PROBLEM TO SOLVE: Every line from the one containing "black gift: 3 -> 2" down to the last line of the listing below should be restated exactly, and nothing else.

INPUT DATA:
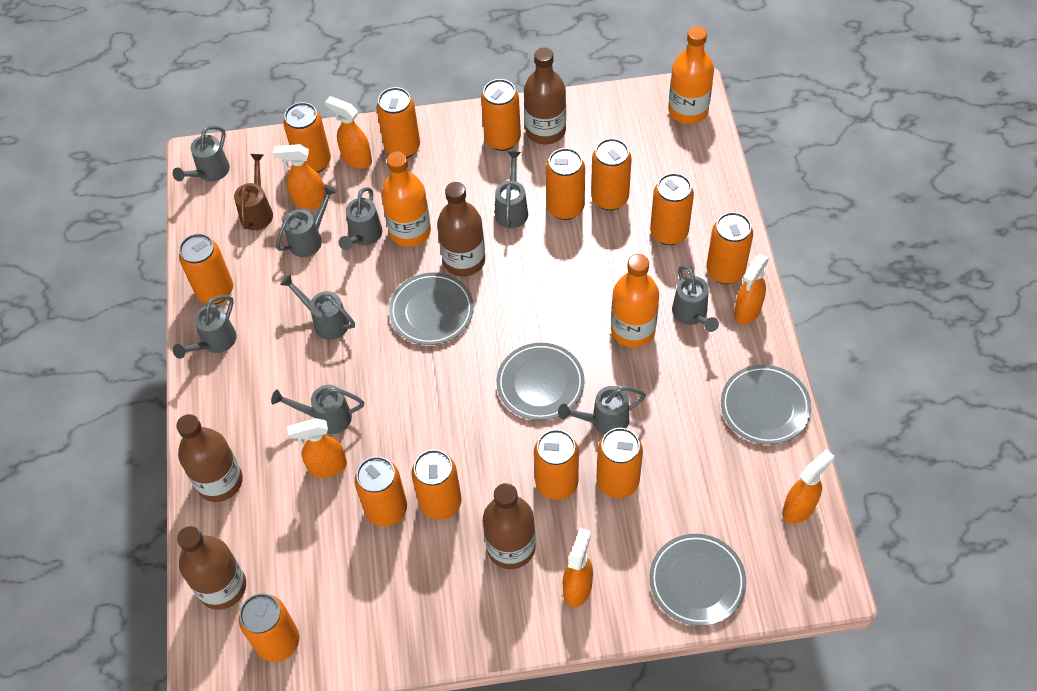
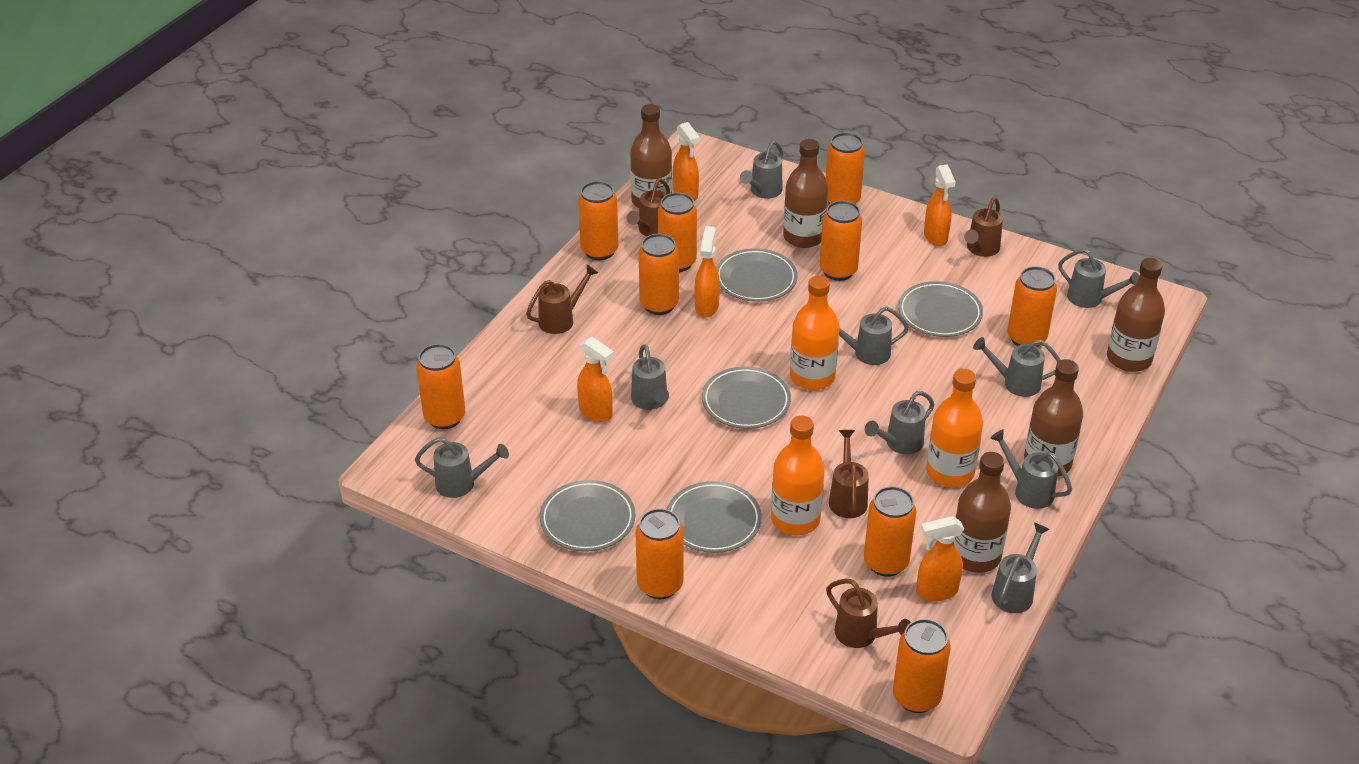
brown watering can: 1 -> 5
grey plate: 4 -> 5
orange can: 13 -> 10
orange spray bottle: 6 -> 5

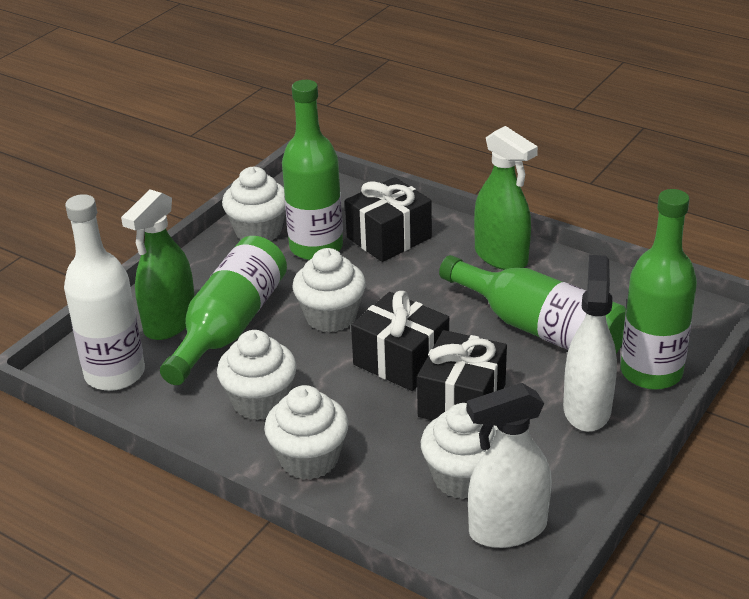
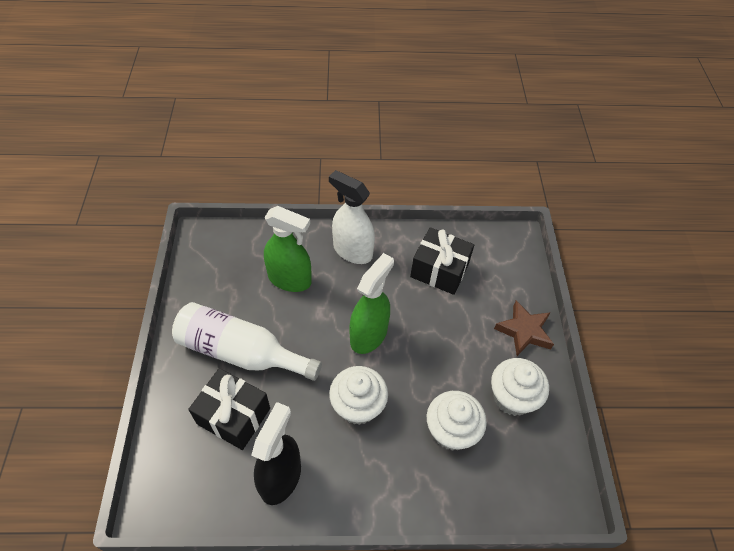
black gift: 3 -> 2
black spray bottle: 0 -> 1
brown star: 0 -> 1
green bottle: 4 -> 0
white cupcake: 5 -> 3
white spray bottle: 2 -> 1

RESPONSE BELOW:
black gift: 3 -> 2
black spray bottle: 0 -> 1
brown star: 0 -> 1
green bottle: 4 -> 0
white cupcake: 5 -> 3
white spray bottle: 2 -> 1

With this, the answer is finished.